START Source information
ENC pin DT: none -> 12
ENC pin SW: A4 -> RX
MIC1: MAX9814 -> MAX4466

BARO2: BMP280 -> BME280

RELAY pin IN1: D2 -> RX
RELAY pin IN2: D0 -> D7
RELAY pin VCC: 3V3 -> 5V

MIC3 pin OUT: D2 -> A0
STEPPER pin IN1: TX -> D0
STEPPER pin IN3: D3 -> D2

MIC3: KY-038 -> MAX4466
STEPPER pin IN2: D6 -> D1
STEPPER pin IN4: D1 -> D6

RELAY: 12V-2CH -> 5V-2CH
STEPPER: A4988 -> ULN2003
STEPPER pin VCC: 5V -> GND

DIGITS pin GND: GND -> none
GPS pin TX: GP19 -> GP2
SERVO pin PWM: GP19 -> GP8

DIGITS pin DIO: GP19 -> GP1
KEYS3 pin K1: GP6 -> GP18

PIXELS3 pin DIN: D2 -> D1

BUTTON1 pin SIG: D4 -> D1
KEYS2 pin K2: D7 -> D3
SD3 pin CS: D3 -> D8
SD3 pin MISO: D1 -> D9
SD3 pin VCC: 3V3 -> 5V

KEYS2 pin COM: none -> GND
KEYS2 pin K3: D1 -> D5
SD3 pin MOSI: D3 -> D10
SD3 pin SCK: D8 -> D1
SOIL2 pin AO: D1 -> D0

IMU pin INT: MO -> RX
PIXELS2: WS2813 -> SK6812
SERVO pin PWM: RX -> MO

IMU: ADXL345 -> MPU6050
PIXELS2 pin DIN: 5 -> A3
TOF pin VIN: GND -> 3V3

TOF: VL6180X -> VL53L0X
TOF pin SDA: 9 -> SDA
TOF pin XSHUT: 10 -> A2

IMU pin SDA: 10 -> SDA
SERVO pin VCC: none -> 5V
END Source information
**Exercise aim:** Quote every line from the beginning of the entries up to and including the line that contains "BUTTON1 pin SIG: D4 -> D1".

**Your response:**
ENC pin DT: none -> 12
ENC pin SW: A4 -> RX
MIC1: MAX9814 -> MAX4466

BARO2: BMP280 -> BME280

RELAY pin IN1: D2 -> RX
RELAY pin IN2: D0 -> D7
RELAY pin VCC: 3V3 -> 5V

MIC3 pin OUT: D2 -> A0
STEPPER pin IN1: TX -> D0
STEPPER pin IN3: D3 -> D2

MIC3: KY-038 -> MAX4466
STEPPER pin IN2: D6 -> D1
STEPPER pin IN4: D1 -> D6

RELAY: 12V-2CH -> 5V-2CH
STEPPER: A4988 -> ULN2003
STEPPER pin VCC: 5V -> GND

DIGITS pin GND: GND -> none
GPS pin TX: GP19 -> GP2
SERVO pin PWM: GP19 -> GP8

DIGITS pin DIO: GP19 -> GP1
KEYS3 pin K1: GP6 -> GP18

PIXELS3 pin DIN: D2 -> D1

BUTTON1 pin SIG: D4 -> D1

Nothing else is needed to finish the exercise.